*** Source data ***

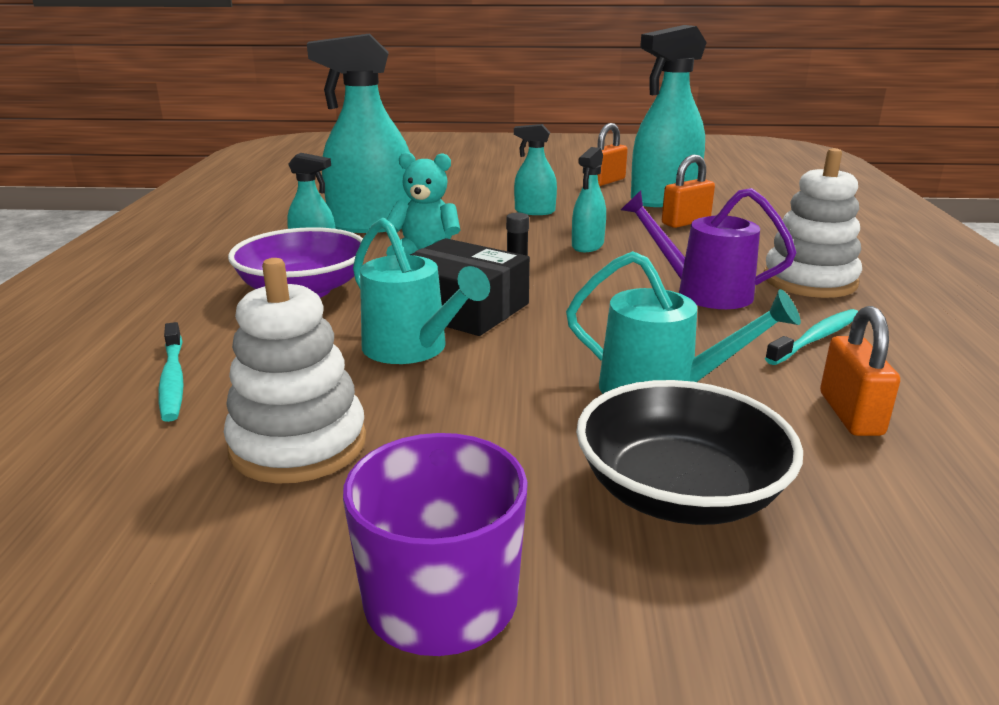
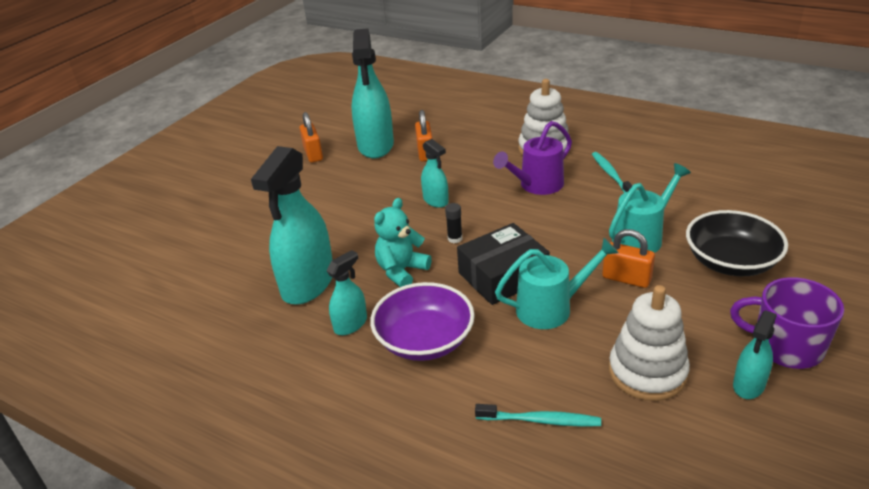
camera: 60 degrees left, 10 degrees up
(534, 211) = (349, 202): turquoise spray bottle -> turquoise spray bottle (749, 385)
(850, 414) = (685, 196): orange padlock -> orange padlock (626, 278)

*** End of Source data ***

#### Action item:
Take the whole listing above and copy it exactly. Pictures do not go into the copy.

#### Task response:
camera: 60 degrees left, 10 degrees up
(534, 211) = (349, 202): turquoise spray bottle -> turquoise spray bottle (749, 385)
(850, 414) = (685, 196): orange padlock -> orange padlock (626, 278)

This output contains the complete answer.